══ Task data

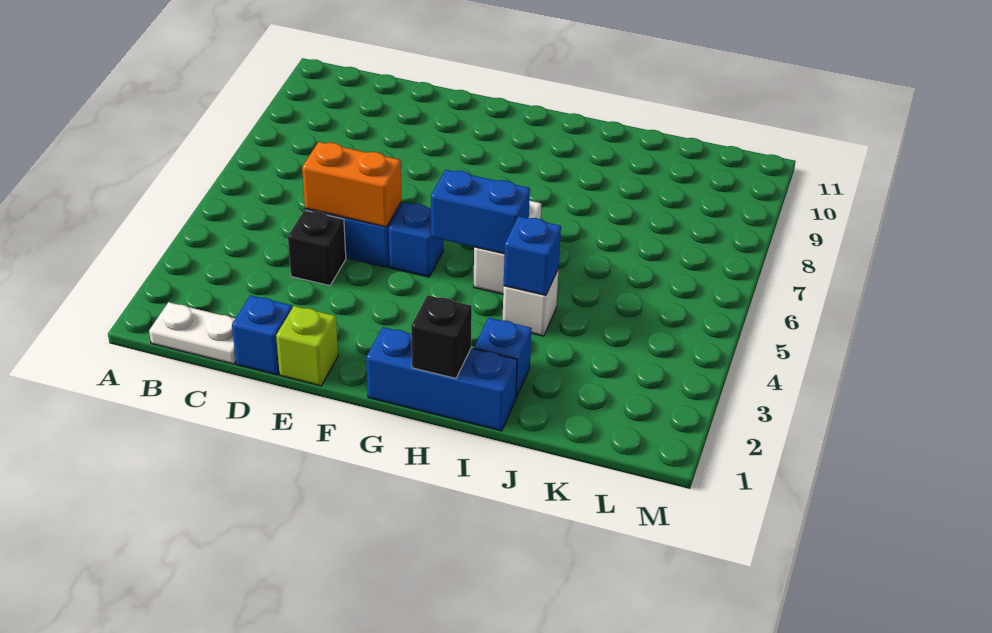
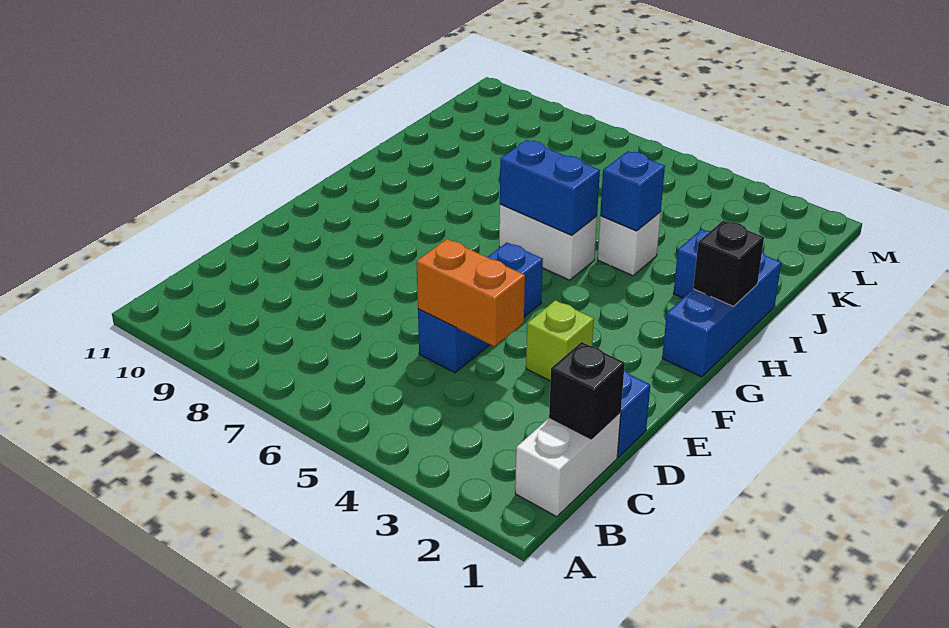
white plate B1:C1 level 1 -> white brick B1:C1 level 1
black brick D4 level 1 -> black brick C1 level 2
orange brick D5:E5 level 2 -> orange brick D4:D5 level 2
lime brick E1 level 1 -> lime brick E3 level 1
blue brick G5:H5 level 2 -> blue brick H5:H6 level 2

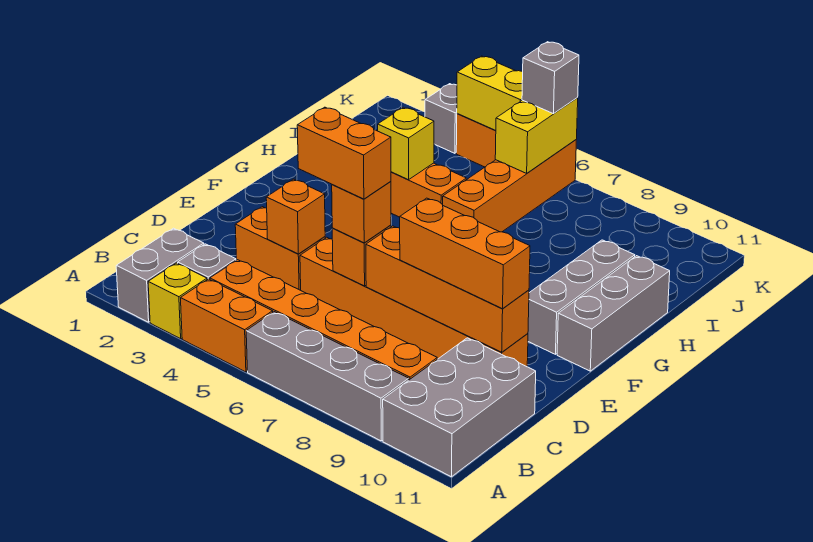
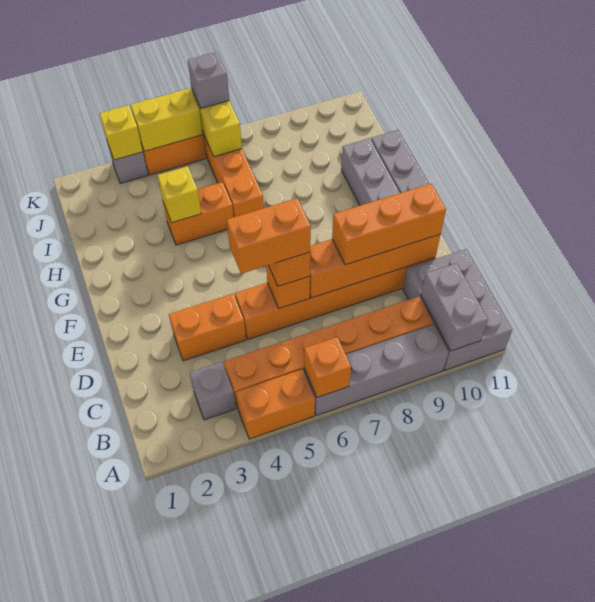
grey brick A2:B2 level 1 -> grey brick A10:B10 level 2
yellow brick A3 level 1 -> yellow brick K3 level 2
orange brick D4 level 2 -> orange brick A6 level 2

════

§ **Problem to solve**:
In the records above, collect each line with "orange".

§ **Answer box**:
orange brick D5:E5 level 2 -> orange brick D4:D5 level 2
orange brick D4 level 2 -> orange brick A6 level 2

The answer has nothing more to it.